(Stored records)
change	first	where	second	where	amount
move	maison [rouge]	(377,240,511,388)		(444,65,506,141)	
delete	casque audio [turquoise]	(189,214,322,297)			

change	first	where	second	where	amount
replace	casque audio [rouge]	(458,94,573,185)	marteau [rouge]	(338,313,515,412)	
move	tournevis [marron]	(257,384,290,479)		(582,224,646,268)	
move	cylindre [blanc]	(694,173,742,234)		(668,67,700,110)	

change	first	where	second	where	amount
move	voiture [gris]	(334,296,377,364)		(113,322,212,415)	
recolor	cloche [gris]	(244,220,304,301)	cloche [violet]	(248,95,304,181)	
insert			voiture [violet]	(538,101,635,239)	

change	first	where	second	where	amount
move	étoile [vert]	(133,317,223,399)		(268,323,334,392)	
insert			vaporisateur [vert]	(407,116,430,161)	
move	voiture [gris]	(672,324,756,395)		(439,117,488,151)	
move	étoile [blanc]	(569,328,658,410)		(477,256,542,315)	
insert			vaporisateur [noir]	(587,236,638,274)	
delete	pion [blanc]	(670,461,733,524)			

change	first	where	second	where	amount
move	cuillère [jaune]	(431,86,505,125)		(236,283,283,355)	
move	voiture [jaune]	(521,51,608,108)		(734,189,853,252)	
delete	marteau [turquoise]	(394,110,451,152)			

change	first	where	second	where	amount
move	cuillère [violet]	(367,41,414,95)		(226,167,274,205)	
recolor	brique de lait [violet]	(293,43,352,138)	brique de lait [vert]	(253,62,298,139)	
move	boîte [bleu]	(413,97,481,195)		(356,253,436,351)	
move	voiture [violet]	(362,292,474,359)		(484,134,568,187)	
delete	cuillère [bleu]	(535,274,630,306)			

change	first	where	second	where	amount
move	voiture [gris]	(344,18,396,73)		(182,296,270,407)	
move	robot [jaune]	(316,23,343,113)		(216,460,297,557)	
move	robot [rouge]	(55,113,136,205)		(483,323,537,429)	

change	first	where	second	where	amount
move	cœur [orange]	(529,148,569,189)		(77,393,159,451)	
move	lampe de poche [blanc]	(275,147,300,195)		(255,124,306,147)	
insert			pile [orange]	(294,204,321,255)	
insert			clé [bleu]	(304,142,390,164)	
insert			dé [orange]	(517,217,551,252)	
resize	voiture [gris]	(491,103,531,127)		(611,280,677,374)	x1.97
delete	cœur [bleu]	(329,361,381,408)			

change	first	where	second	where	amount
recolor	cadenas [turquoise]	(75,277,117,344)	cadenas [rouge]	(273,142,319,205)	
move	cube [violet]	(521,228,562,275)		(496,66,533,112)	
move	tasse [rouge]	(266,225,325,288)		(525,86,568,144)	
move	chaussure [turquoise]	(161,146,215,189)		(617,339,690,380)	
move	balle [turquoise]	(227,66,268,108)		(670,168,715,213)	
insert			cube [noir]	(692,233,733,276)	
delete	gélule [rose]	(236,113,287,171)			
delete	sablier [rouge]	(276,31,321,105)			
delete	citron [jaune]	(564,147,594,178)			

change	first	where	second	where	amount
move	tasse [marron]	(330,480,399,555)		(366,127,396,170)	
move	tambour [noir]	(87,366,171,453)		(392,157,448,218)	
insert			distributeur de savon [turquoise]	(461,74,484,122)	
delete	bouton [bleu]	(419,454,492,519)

**ACTION ITEM**
Output the data in full, exactly as it stands.

**EXERCISE ANSWER**
change	first	where	second	where	amount
move	maison [rouge]	(377,240,511,388)		(444,65,506,141)	
delete	casque audio [turquoise]	(189,214,322,297)			

change	first	where	second	where	amount
replace	casque audio [rouge]	(458,94,573,185)	marteau [rouge]	(338,313,515,412)	
move	tournevis [marron]	(257,384,290,479)		(582,224,646,268)	
move	cylindre [blanc]	(694,173,742,234)		(668,67,700,110)	

change	first	where	second	where	amount
move	voiture [gris]	(334,296,377,364)		(113,322,212,415)	
recolor	cloche [gris]	(244,220,304,301)	cloche [violet]	(248,95,304,181)	
insert			voiture [violet]	(538,101,635,239)	

change	first	where	second	where	amount
move	étoile [vert]	(133,317,223,399)		(268,323,334,392)	
insert			vaporisateur [vert]	(407,116,430,161)	
move	voiture [gris]	(672,324,756,395)		(439,117,488,151)	
move	étoile [blanc]	(569,328,658,410)		(477,256,542,315)	
insert			vaporisateur [noir]	(587,236,638,274)	
delete	pion [blanc]	(670,461,733,524)			

change	first	where	second	where	amount
move	cuillère [jaune]	(431,86,505,125)		(236,283,283,355)	
move	voiture [jaune]	(521,51,608,108)		(734,189,853,252)	
delete	marteau [turquoise]	(394,110,451,152)			

change	first	where	second	where	amount
move	cuillère [violet]	(367,41,414,95)		(226,167,274,205)	
recolor	brique de lait [violet]	(293,43,352,138)	brique de lait [vert]	(253,62,298,139)	
move	boîte [bleu]	(413,97,481,195)		(356,253,436,351)	
move	voiture [violet]	(362,292,474,359)		(484,134,568,187)	
delete	cuillère [bleu]	(535,274,630,306)			

change	first	where	second	where	amount
move	voiture [gris]	(344,18,396,73)		(182,296,270,407)	
move	robot [jaune]	(316,23,343,113)		(216,460,297,557)	
move	robot [rouge]	(55,113,136,205)		(483,323,537,429)	

change	first	where	second	where	amount
move	cœur [orange]	(529,148,569,189)		(77,393,159,451)	
move	lampe de poche [blanc]	(275,147,300,195)		(255,124,306,147)	
insert			pile [orange]	(294,204,321,255)	
insert			clé [bleu]	(304,142,390,164)	
insert			dé [orange]	(517,217,551,252)	
resize	voiture [gris]	(491,103,531,127)		(611,280,677,374)	x1.97
delete	cœur [bleu]	(329,361,381,408)			

change	first	where	second	where	amount
recolor	cadenas [turquoise]	(75,277,117,344)	cadenas [rouge]	(273,142,319,205)	
move	cube [violet]	(521,228,562,275)		(496,66,533,112)	
move	tasse [rouge]	(266,225,325,288)		(525,86,568,144)	
move	chaussure [turquoise]	(161,146,215,189)		(617,339,690,380)	
move	balle [turquoise]	(227,66,268,108)		(670,168,715,213)	
insert			cube [noir]	(692,233,733,276)	
delete	gélule [rose]	(236,113,287,171)			
delete	sablier [rouge]	(276,31,321,105)			
delete	citron [jaune]	(564,147,594,178)			

change	first	where	second	where	amount
move	tasse [marron]	(330,480,399,555)		(366,127,396,170)	
move	tambour [noir]	(87,366,171,453)		(392,157,448,218)	
insert			distributeur de savon [turquoise]	(461,74,484,122)	
delete	bouton [bleu]	(419,454,492,519)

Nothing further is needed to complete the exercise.